● **Task goal**
Set down the data below exactly; pictures stay out.

● **Stored data**
»»

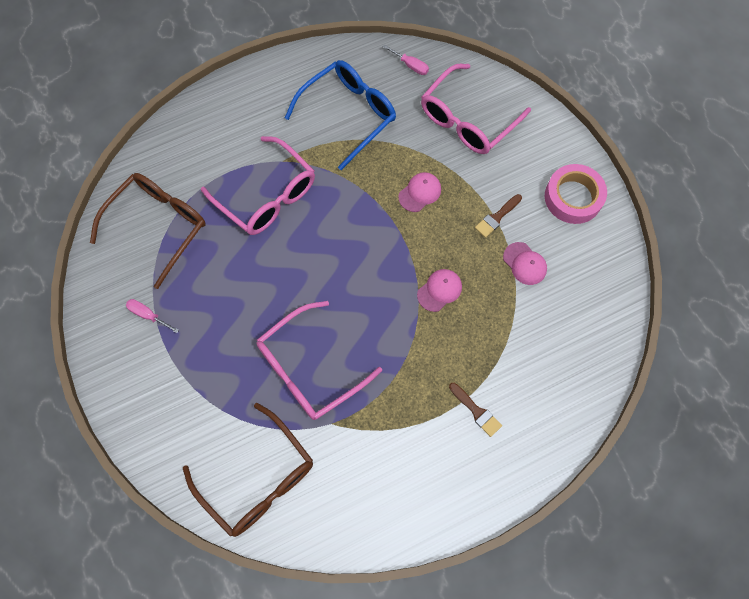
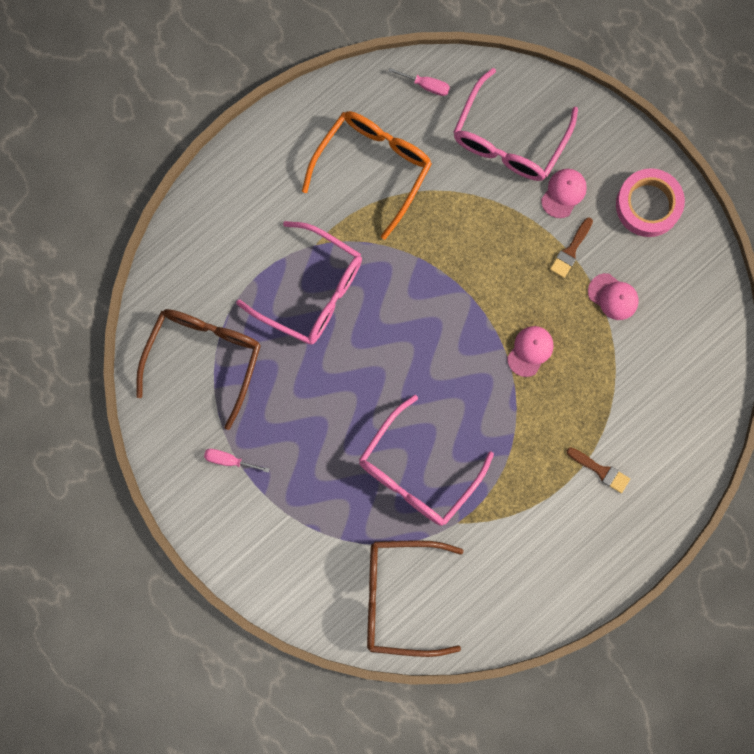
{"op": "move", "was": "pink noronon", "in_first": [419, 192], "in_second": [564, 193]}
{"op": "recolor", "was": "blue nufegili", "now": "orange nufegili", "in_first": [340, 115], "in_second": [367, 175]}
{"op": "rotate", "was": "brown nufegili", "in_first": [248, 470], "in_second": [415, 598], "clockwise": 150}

««

● **Exercise result**
{"op": "move", "was": "pink noronon", "in_first": [419, 192], "in_second": [564, 193]}
{"op": "recolor", "was": "blue nufegili", "now": "orange nufegili", "in_first": [340, 115], "in_second": [367, 175]}
{"op": "rotate", "was": "brown nufegili", "in_first": [248, 470], "in_second": [415, 598], "clockwise": 150}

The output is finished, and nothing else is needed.